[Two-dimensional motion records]
----------

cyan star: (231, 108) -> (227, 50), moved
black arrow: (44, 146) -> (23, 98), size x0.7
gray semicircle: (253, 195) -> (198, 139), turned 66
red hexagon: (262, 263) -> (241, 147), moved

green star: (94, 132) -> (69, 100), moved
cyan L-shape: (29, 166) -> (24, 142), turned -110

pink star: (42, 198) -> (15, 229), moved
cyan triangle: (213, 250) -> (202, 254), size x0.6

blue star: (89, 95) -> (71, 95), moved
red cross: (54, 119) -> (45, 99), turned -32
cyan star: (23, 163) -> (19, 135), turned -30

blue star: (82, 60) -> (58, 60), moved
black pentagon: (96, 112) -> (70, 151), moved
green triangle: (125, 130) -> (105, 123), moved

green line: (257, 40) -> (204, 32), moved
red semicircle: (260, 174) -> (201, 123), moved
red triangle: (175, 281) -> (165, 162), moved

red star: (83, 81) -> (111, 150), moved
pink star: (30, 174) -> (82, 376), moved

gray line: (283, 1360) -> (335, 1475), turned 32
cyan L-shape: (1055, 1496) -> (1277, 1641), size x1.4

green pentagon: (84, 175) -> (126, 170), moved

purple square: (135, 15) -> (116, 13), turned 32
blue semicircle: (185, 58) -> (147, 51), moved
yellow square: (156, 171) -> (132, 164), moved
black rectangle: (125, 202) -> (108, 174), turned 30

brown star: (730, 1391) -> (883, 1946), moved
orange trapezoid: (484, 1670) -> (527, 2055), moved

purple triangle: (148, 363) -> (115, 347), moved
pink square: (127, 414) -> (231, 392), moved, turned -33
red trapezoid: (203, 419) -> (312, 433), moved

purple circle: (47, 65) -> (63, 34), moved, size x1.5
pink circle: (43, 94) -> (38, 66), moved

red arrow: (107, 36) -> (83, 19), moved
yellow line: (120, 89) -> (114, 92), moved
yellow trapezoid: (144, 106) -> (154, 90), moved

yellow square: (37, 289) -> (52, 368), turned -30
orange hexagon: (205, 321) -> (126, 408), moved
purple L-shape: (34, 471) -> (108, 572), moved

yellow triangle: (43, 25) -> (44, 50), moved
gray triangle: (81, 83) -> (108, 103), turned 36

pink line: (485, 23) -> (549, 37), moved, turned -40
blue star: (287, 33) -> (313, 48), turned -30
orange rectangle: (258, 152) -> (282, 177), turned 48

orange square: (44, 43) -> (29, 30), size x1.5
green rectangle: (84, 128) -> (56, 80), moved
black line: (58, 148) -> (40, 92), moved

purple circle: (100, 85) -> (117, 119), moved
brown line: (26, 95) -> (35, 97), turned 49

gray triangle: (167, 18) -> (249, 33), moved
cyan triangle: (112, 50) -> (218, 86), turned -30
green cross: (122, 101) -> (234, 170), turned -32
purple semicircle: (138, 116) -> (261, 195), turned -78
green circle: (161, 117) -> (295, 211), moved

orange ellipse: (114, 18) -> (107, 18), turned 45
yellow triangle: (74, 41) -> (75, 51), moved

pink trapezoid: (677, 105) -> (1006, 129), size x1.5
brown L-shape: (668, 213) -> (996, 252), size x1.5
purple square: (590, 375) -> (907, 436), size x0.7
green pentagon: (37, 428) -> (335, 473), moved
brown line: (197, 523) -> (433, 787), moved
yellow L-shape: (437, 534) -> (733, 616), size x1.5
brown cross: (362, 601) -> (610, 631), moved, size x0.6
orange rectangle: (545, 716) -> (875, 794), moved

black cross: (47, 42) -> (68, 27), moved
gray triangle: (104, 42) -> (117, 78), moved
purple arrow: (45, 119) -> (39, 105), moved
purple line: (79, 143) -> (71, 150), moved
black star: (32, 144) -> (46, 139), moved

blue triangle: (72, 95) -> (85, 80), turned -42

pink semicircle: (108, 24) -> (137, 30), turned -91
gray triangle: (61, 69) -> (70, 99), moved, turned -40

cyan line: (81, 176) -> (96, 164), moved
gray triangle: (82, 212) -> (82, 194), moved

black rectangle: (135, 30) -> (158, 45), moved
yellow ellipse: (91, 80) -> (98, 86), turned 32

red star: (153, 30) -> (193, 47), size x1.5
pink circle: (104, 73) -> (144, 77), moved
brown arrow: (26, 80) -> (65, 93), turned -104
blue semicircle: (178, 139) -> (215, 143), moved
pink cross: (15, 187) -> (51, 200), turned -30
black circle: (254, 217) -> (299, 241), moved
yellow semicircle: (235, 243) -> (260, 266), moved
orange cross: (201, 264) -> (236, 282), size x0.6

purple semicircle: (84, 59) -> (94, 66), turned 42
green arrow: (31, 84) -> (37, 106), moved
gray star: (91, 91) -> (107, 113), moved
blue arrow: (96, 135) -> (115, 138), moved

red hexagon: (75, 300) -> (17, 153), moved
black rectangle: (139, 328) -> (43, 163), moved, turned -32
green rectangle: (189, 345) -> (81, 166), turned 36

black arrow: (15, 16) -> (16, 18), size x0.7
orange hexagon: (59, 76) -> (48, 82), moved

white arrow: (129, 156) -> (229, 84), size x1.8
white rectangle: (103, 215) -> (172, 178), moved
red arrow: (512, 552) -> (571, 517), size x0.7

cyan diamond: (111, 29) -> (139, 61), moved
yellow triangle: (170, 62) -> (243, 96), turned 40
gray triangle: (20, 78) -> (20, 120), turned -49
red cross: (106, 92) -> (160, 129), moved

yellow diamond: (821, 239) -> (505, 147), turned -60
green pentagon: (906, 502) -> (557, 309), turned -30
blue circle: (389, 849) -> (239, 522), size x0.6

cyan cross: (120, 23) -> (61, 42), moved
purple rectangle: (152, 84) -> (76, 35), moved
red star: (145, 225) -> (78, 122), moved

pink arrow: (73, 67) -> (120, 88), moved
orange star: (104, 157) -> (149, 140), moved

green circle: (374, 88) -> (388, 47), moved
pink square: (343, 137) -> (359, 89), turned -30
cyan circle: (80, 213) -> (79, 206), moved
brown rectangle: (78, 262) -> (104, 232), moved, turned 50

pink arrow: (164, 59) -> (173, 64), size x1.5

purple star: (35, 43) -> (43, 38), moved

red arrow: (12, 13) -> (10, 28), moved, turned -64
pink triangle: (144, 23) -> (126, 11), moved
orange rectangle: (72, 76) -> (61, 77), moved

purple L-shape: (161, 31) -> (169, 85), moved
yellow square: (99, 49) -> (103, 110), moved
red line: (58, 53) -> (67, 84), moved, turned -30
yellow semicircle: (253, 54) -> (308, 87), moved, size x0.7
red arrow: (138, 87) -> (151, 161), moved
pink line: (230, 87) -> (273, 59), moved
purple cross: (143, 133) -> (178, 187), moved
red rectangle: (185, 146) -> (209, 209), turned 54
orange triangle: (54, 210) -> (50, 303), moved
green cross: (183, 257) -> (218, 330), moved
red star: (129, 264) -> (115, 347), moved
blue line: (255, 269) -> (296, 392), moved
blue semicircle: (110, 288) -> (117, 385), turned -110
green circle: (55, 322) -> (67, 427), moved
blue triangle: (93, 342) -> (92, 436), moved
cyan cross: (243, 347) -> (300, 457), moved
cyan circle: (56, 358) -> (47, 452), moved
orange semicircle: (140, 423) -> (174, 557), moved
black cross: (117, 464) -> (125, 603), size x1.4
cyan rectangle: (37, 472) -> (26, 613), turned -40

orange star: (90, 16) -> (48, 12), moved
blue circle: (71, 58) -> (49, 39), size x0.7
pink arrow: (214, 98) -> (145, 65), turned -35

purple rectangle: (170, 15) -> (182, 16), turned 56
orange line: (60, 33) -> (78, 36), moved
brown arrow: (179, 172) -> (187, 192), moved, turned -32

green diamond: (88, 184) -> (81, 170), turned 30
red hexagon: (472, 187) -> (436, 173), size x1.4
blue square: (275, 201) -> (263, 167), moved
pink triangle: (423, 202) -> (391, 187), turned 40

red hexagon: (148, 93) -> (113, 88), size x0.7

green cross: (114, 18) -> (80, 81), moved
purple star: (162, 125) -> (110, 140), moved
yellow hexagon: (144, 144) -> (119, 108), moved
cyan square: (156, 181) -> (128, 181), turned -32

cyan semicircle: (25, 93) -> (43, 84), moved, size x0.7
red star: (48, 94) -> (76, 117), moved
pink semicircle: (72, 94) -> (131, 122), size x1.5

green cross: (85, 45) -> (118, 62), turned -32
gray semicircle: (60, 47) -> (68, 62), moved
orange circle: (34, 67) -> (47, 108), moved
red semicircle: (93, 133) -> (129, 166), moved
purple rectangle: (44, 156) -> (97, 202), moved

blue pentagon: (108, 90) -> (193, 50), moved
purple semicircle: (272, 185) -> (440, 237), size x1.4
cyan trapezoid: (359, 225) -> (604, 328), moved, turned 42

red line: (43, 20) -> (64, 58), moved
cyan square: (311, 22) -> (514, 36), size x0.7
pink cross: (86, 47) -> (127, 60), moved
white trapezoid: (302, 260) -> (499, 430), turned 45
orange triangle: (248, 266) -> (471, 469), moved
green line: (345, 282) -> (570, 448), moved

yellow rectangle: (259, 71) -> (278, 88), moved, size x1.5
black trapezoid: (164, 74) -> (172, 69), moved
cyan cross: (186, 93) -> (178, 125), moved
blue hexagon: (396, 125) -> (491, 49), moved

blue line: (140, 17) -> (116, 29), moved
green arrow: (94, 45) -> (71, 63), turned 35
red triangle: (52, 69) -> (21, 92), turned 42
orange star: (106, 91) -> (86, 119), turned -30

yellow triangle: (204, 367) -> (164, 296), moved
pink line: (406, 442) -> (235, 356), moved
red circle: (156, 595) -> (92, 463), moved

----------

What you should do
Above are the records. Copy the lines beginning at the one that has "red cross: (106, 92) -> (160, 129), moved" and ending with the one that has "black cross: (117, 464)", unchanged.

Output for this task
red cross: (106, 92) -> (160, 129), moved

yellow diamond: (821, 239) -> (505, 147), turned -60
green pentagon: (906, 502) -> (557, 309), turned -30
blue circle: (389, 849) -> (239, 522), size x0.6

cyan cross: (120, 23) -> (61, 42), moved
purple rectangle: (152, 84) -> (76, 35), moved
red star: (145, 225) -> (78, 122), moved

pink arrow: (73, 67) -> (120, 88), moved
orange star: (104, 157) -> (149, 140), moved

green circle: (374, 88) -> (388, 47), moved
pink square: (343, 137) -> (359, 89), turned -30
cyan circle: (80, 213) -> (79, 206), moved
brown rectangle: (78, 262) -> (104, 232), moved, turned 50

pink arrow: (164, 59) -> (173, 64), size x1.5

purple star: (35, 43) -> (43, 38), moved

red arrow: (12, 13) -> (10, 28), moved, turned -64
pink triangle: (144, 23) -> (126, 11), moved
orange rectangle: (72, 76) -> (61, 77), moved

purple L-shape: (161, 31) -> (169, 85), moved
yellow square: (99, 49) -> (103, 110), moved
red line: (58, 53) -> (67, 84), moved, turned -30
yellow semicircle: (253, 54) -> (308, 87), moved, size x0.7
red arrow: (138, 87) -> (151, 161), moved
pink line: (230, 87) -> (273, 59), moved
purple cross: (143, 133) -> (178, 187), moved
red rectangle: (185, 146) -> (209, 209), turned 54
orange triangle: (54, 210) -> (50, 303), moved
green cross: (183, 257) -> (218, 330), moved
red star: (129, 264) -> (115, 347), moved
blue line: (255, 269) -> (296, 392), moved
blue semicircle: (110, 288) -> (117, 385), turned -110
green circle: (55, 322) -> (67, 427), moved
blue triangle: (93, 342) -> (92, 436), moved
cyan cross: (243, 347) -> (300, 457), moved
cyan circle: (56, 358) -> (47, 452), moved
orange semicircle: (140, 423) -> (174, 557), moved
black cross: (117, 464) -> (125, 603), size x1.4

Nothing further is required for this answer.